-- EXERCISE --
Using the entries that follow, write out the line containing "(640, 147) = (201, 329): none", the line containing "(709, 392) = (385, 121): red", and every line between them, exactly and nothing else.

-- DATASET CONTENT --

= = = =

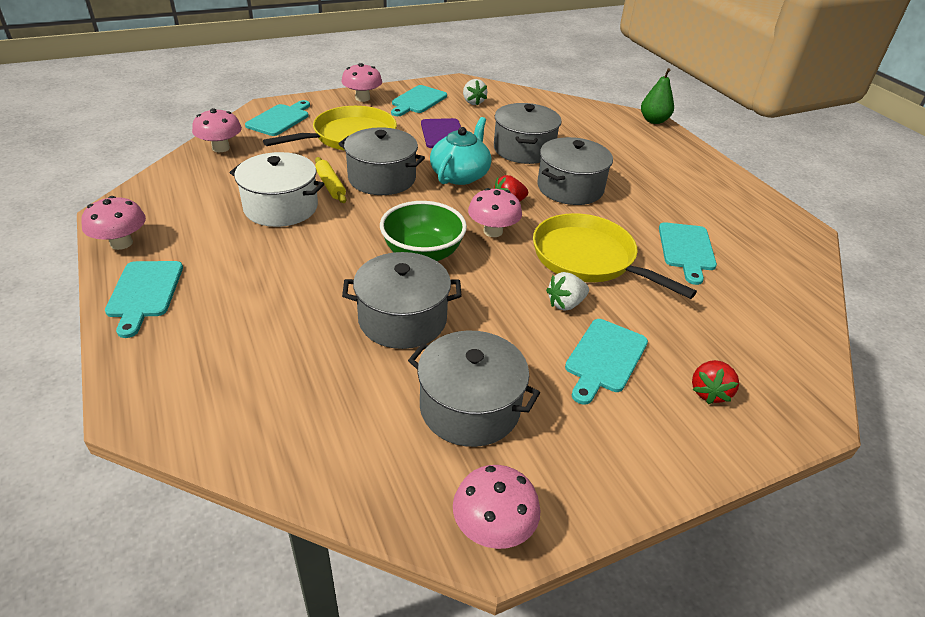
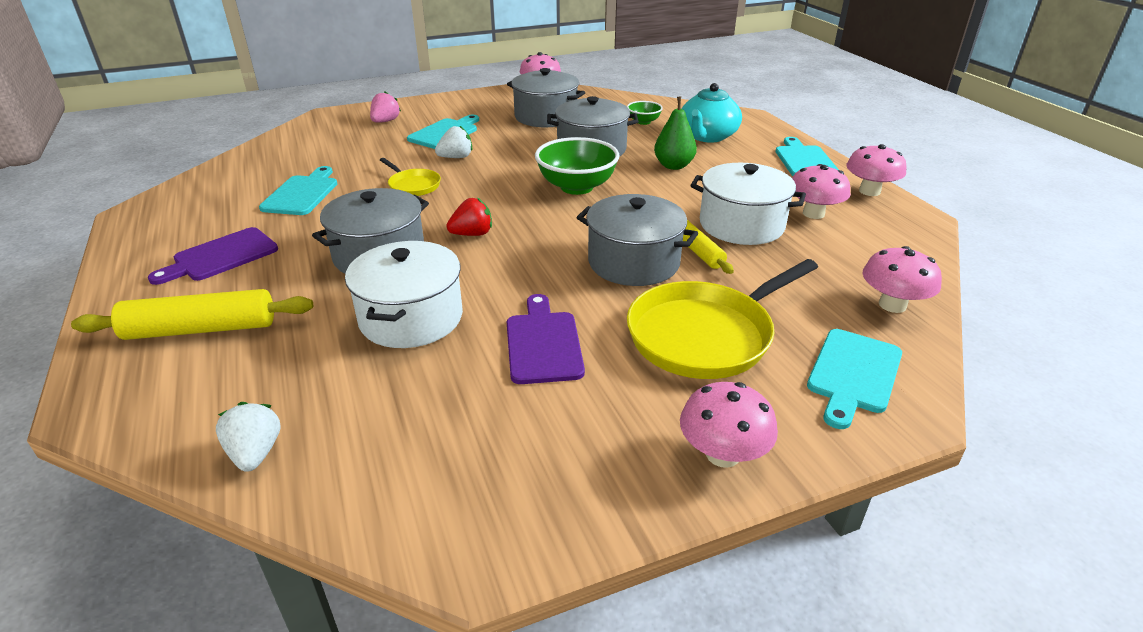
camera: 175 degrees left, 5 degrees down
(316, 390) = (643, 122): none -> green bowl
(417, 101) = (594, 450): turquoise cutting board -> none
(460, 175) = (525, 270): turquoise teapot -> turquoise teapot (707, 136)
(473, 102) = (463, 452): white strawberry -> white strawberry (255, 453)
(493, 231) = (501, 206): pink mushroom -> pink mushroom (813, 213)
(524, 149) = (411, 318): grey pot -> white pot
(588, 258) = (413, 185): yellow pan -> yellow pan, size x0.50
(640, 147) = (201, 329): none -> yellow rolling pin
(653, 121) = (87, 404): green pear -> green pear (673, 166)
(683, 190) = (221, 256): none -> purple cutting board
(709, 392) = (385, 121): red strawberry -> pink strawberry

= = = =

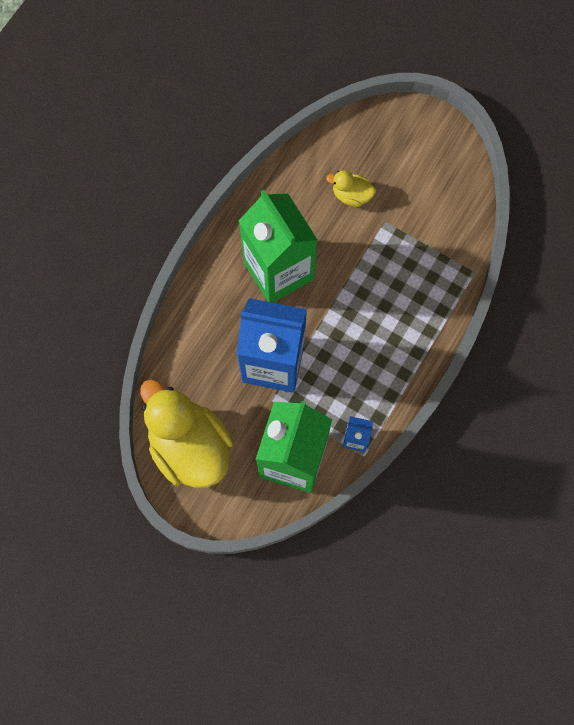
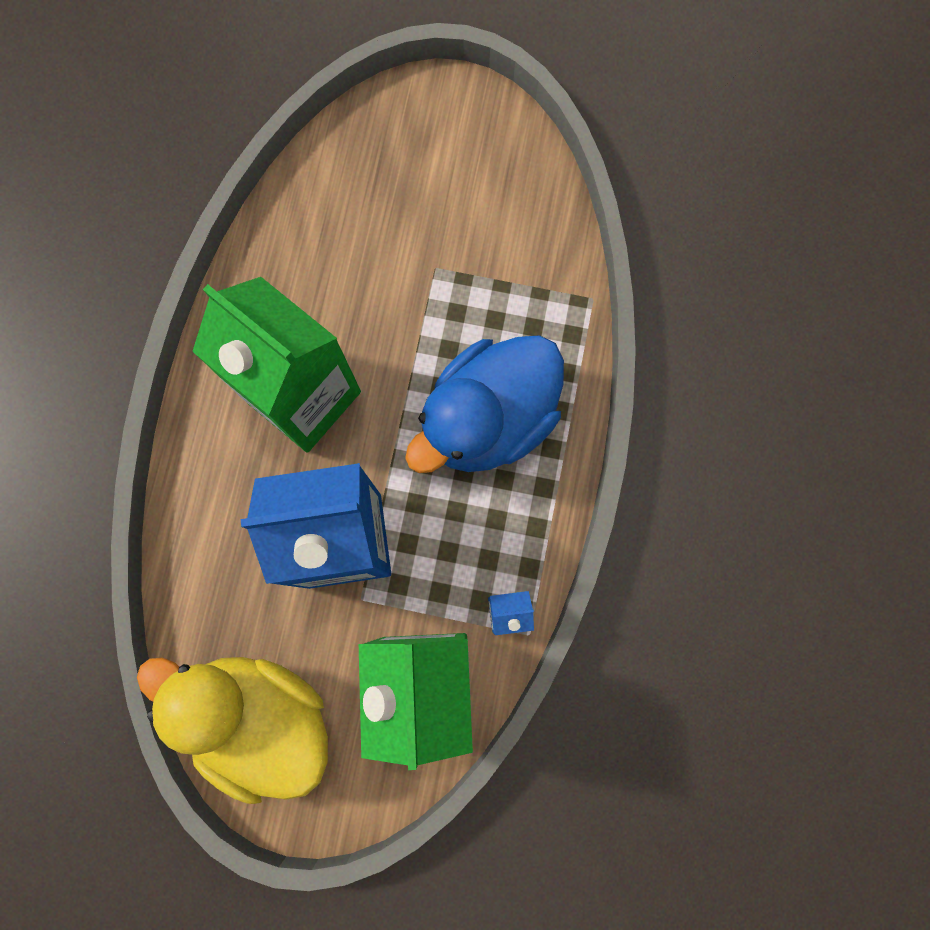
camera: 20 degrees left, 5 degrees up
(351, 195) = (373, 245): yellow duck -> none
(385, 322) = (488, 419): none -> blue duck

= = = =

-- SOLUTION BELOW --
(640, 147) = (201, 329): none -> yellow rolling pin
(653, 121) = (87, 404): green pear -> green pear (673, 166)
(683, 190) = (221, 256): none -> purple cutting board
(709, 392) = (385, 121): red strawberry -> pink strawberry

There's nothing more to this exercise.